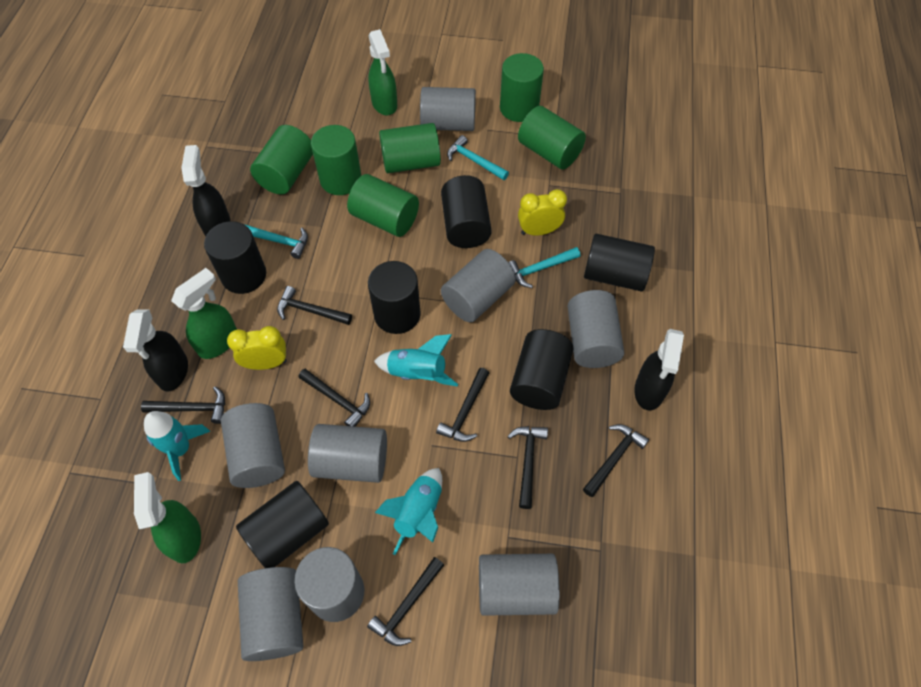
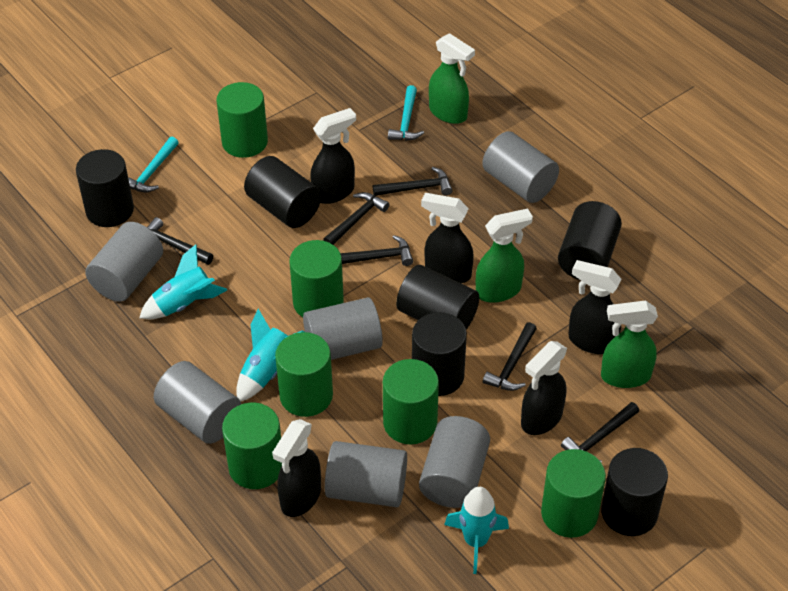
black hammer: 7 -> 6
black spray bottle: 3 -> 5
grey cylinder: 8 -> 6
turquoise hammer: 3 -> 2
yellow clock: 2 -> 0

■ **DIRECTIONS FOR THIS TASK**
Among the records above, find each line holding "black" and list it.

■ **SOLUTION TO THE PROBLEM**
black hammer: 7 -> 6
black spray bottle: 3 -> 5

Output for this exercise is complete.